• Exercise prompt:
Using the material that follows, output exactly the lines from the one containing "pink dumbbell: 6 -> 3" through the one containing "yellow dumbbell: 4 -> 5", with both ends kept.

• Exercise input:
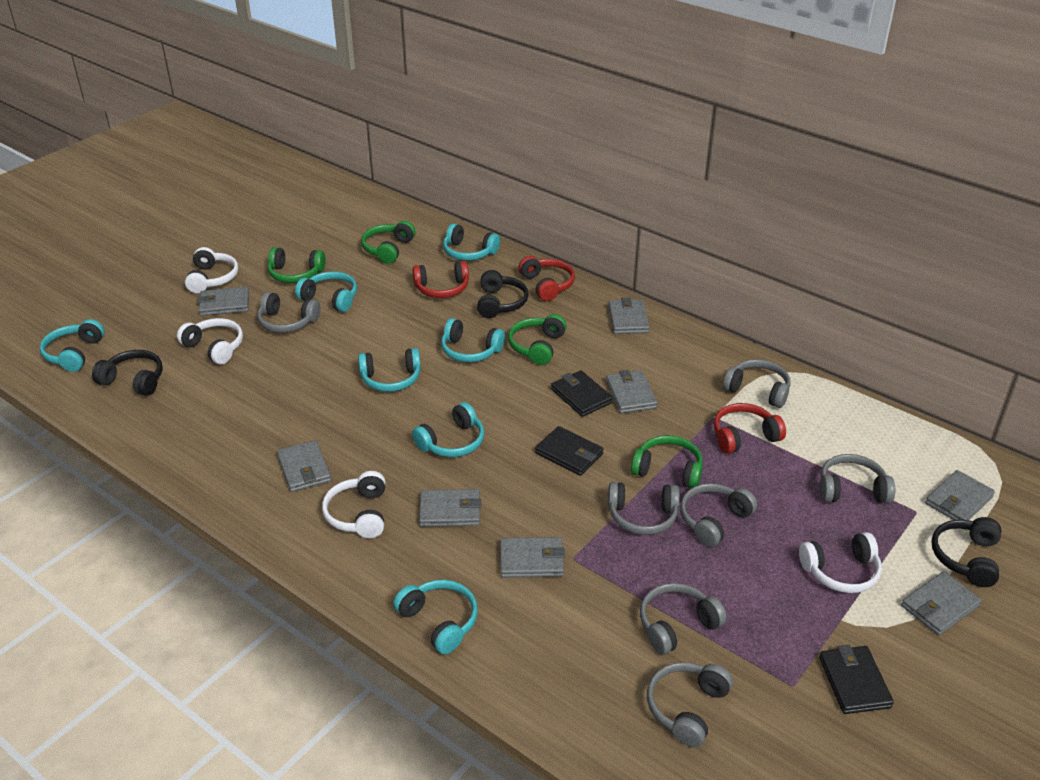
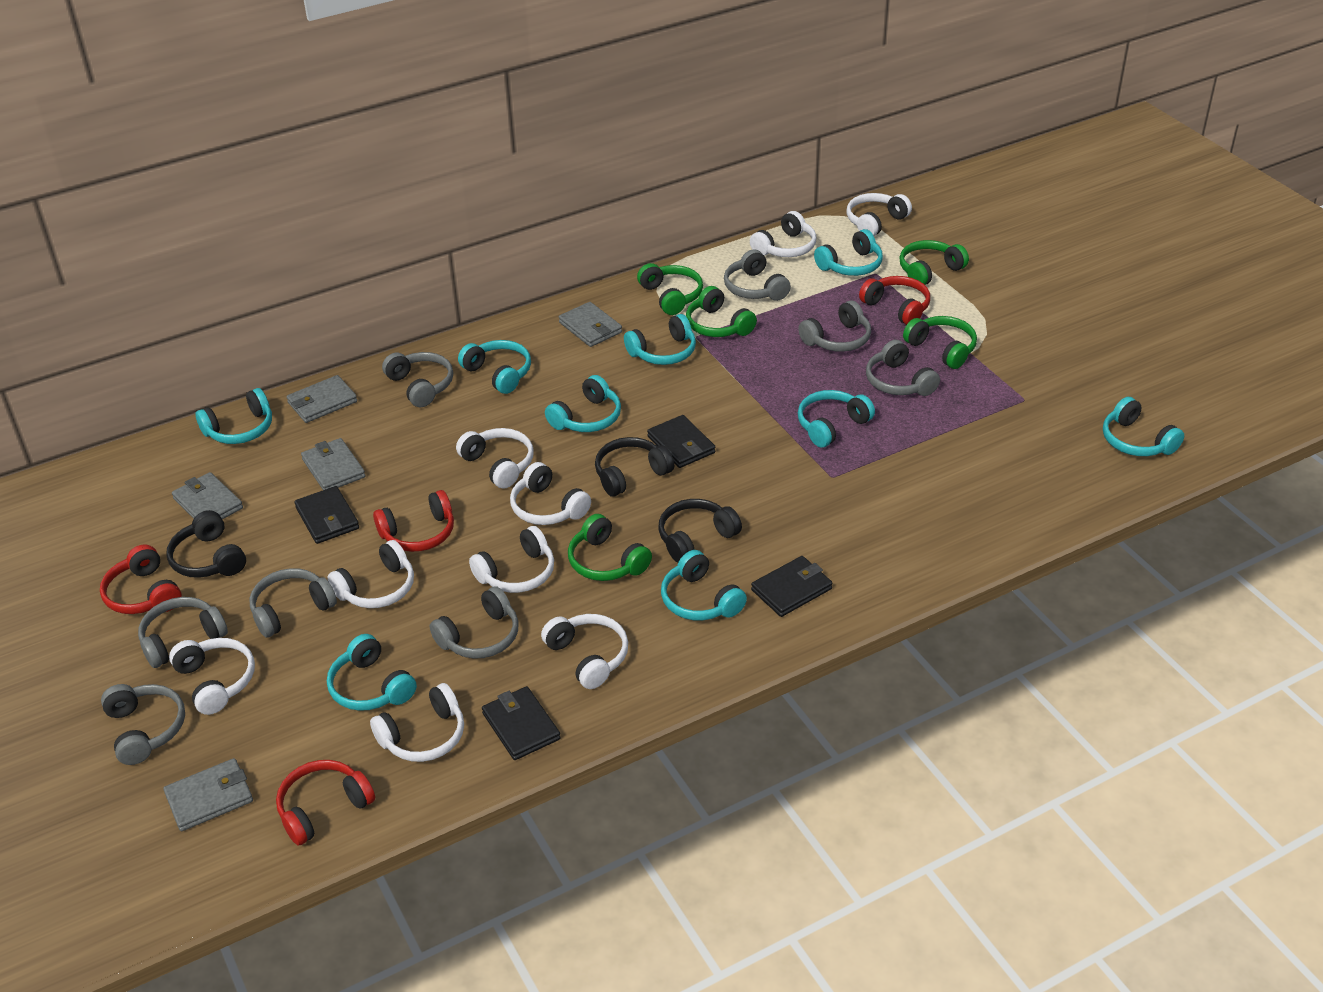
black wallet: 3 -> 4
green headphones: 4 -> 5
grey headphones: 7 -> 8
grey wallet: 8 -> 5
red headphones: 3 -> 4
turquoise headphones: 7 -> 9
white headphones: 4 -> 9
...
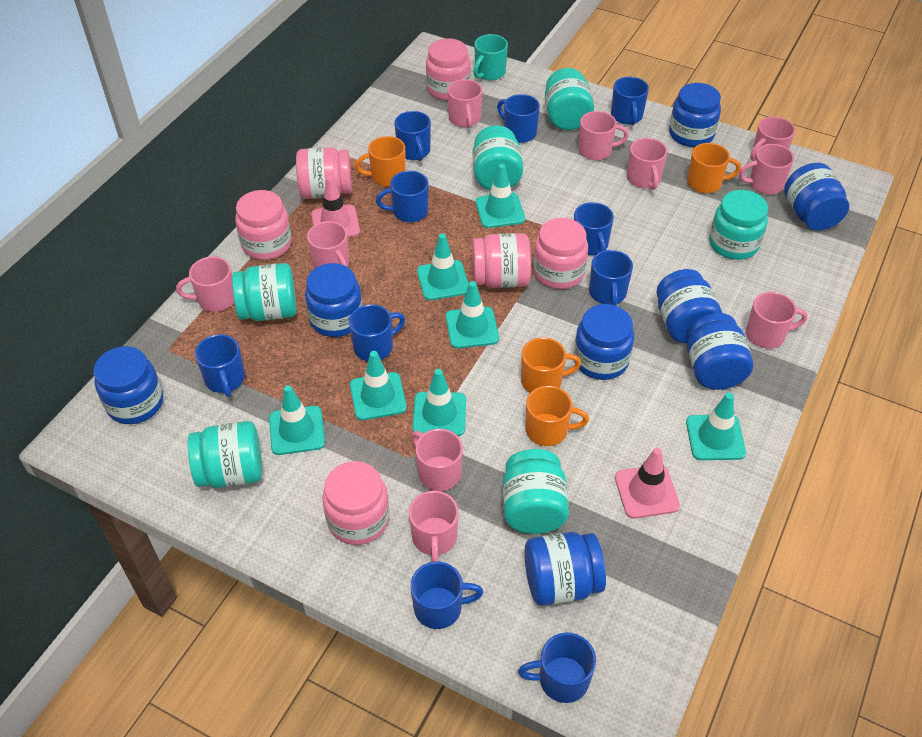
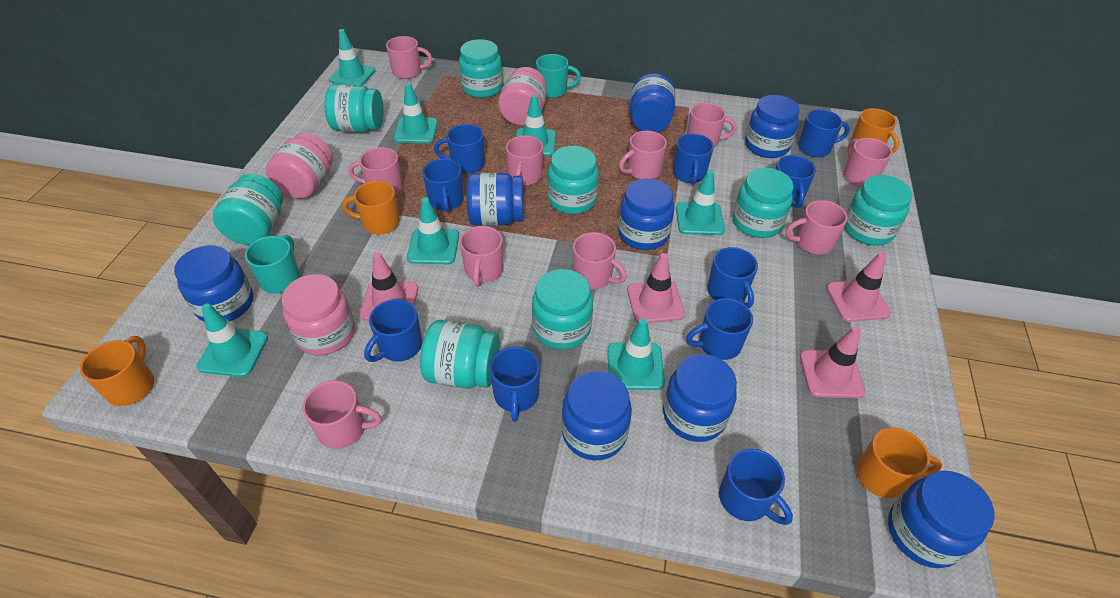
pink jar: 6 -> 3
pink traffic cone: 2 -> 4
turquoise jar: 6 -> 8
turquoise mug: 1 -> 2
* * *
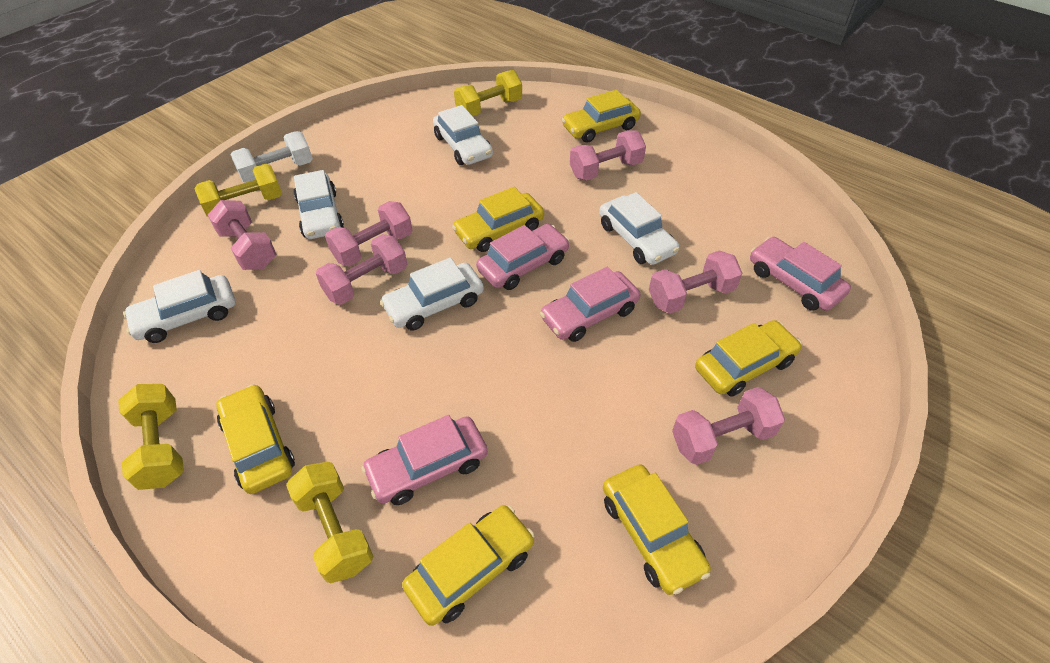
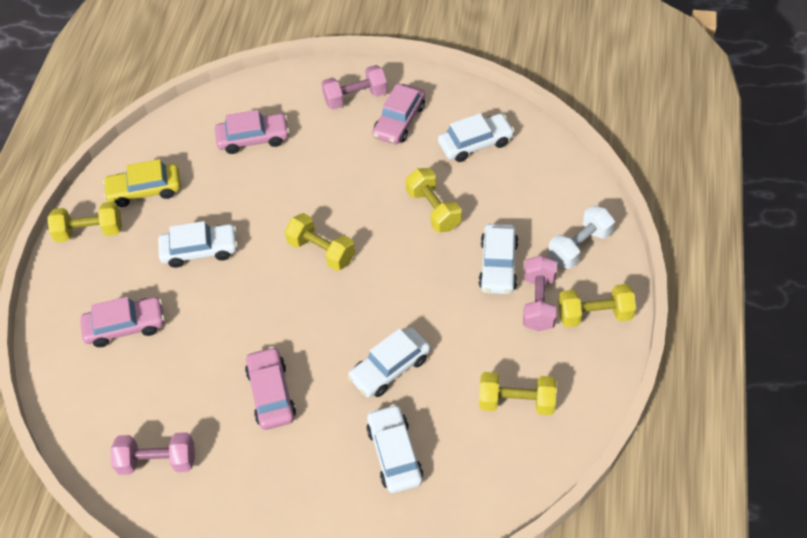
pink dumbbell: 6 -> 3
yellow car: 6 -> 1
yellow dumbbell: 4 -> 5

• Response for this exercise:
pink dumbbell: 6 -> 3
yellow car: 6 -> 1
yellow dumbbell: 4 -> 5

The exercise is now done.